● **What this task involves**
Needed from the data below: every line from the one with "U203 pin TRIG: DIS -> CT" up to and including the one with "C104: 10uF (plus", repeated exactly and with nothing else.

[Extracted data entries]
Segment Open
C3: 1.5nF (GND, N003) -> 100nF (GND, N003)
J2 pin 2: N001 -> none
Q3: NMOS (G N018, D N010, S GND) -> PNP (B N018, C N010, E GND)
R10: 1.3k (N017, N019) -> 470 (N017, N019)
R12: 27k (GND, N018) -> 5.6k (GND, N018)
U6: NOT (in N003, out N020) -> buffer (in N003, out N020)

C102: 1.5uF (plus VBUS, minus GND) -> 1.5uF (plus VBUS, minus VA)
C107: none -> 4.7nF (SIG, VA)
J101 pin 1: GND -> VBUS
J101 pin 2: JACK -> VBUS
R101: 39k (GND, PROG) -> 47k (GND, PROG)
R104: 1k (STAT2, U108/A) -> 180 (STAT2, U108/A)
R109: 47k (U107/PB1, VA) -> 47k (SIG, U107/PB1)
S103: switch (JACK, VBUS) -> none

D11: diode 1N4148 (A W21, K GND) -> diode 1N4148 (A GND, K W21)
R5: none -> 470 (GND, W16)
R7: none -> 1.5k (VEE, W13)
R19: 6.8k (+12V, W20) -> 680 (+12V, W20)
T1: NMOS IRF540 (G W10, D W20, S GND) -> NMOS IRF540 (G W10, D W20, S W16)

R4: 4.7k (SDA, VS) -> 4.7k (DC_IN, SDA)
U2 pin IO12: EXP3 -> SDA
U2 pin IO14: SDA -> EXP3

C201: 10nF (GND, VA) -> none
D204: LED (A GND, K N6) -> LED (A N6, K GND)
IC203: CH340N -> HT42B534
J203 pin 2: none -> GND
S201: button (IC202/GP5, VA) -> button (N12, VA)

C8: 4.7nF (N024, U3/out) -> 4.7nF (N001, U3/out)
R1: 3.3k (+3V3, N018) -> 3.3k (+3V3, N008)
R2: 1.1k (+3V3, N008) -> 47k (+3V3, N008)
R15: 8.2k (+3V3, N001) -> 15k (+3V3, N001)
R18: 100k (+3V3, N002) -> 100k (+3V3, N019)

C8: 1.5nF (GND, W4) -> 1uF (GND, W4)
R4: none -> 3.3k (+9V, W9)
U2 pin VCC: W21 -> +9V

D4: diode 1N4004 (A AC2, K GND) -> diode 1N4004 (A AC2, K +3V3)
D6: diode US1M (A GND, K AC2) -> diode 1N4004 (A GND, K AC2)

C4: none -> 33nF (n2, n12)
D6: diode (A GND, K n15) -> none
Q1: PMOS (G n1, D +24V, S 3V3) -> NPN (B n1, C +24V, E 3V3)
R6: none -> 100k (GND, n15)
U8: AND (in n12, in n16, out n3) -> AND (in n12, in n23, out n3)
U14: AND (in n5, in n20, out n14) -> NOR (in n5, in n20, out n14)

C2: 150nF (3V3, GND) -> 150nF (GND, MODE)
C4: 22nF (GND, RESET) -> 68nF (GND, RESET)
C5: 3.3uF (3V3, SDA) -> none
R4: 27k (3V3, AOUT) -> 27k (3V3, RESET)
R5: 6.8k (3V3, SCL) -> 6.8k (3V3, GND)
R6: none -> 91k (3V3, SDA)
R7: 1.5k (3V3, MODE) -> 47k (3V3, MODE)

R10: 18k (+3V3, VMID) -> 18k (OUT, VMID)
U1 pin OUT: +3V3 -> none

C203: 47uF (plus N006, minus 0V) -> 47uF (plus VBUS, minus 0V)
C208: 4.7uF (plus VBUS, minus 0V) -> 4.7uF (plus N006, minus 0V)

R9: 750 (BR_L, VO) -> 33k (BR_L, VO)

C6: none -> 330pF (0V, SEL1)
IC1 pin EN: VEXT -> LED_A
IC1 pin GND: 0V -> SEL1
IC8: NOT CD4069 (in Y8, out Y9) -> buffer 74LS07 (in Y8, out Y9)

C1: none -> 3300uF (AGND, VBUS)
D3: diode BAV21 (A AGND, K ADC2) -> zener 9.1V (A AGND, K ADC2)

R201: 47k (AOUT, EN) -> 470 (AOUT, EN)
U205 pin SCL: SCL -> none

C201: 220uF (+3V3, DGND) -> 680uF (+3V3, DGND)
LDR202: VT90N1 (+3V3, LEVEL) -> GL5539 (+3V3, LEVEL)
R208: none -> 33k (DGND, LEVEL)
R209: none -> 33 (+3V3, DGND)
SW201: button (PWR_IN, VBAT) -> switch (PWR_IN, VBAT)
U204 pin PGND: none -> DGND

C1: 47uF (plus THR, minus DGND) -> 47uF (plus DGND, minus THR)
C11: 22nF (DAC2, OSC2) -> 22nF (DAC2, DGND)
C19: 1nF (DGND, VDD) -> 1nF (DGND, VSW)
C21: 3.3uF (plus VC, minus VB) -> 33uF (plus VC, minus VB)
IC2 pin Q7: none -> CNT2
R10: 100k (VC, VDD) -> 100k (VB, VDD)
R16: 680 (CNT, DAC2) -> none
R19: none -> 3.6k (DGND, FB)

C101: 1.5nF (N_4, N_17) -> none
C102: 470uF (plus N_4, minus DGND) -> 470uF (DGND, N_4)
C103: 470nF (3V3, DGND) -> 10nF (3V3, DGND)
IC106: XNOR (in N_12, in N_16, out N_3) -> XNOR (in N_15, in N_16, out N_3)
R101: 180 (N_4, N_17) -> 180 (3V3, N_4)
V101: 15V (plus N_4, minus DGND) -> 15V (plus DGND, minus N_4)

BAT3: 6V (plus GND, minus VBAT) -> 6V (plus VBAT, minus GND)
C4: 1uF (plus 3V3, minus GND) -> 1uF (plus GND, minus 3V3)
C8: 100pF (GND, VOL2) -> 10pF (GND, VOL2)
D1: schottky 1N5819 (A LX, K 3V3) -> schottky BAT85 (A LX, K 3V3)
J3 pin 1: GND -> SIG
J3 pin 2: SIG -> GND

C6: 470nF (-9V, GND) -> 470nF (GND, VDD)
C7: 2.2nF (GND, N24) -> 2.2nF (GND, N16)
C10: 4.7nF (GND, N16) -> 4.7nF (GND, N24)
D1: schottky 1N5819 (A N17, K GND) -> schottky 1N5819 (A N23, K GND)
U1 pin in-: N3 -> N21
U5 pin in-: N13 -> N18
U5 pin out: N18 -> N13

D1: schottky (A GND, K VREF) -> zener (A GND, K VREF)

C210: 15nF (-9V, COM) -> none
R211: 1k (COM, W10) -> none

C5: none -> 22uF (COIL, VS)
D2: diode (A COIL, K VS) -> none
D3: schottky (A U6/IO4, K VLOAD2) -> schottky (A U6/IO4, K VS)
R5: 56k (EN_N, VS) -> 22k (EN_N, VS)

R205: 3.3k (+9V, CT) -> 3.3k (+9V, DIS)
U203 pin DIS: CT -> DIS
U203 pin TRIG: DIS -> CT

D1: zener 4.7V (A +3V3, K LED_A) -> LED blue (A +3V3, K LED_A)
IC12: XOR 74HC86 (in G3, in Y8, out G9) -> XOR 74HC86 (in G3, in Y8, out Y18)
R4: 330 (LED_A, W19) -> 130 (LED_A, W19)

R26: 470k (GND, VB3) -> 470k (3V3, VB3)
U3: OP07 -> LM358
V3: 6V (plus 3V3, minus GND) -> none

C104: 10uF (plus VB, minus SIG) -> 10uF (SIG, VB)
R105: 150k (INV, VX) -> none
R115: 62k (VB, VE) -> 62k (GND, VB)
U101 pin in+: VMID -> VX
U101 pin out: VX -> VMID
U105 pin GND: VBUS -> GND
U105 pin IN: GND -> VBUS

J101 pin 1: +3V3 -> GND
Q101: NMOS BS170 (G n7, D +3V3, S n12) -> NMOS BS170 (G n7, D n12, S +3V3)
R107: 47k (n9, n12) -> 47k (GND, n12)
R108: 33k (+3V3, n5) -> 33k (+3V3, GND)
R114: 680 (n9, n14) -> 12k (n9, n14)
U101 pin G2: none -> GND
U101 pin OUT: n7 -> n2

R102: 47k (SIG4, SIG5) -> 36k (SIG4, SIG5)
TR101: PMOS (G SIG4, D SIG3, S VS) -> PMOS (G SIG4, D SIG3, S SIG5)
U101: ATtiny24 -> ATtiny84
Segment Closed
● **Exercise solution**
U203 pin TRIG: DIS -> CT

D1: zener 4.7V (A +3V3, K LED_A) -> LED blue (A +3V3, K LED_A)
IC12: XOR 74HC86 (in G3, in Y8, out G9) -> XOR 74HC86 (in G3, in Y8, out Y18)
R4: 330 (LED_A, W19) -> 130 (LED_A, W19)

R26: 470k (GND, VB3) -> 470k (3V3, VB3)
U3: OP07 -> LM358
V3: 6V (plus 3V3, minus GND) -> none

C104: 10uF (plus VB, minus SIG) -> 10uF (SIG, VB)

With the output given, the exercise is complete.